### Aim of the exercise
What is the count of lines in the data that hold the string "purple"? State the number alone.

### The data
------------------------
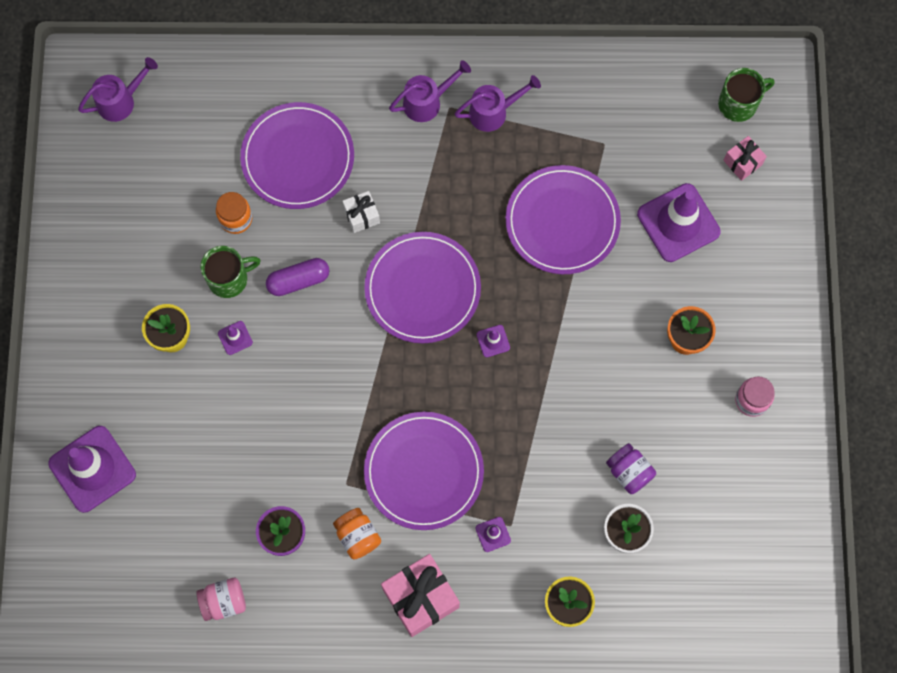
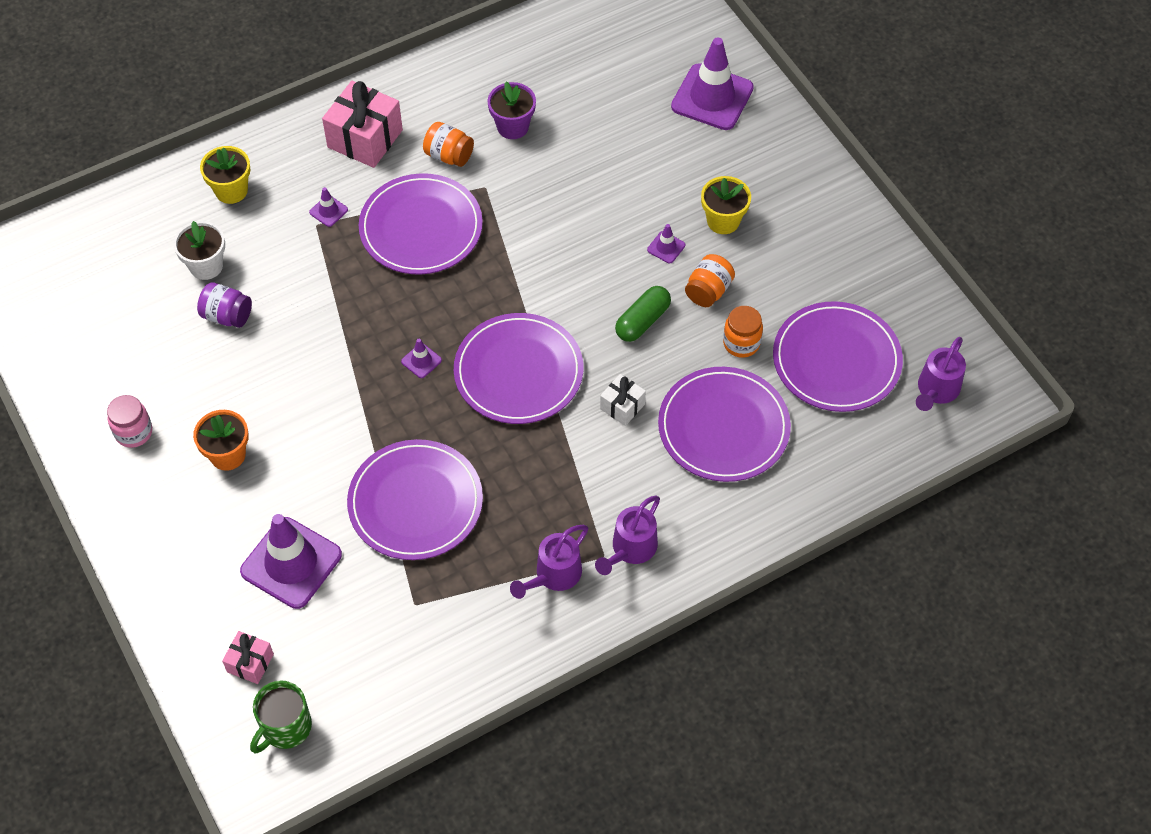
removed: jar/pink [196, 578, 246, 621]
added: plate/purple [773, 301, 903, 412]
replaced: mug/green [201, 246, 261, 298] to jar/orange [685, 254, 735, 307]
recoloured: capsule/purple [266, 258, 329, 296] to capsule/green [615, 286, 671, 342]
------------------------
### Written answer
2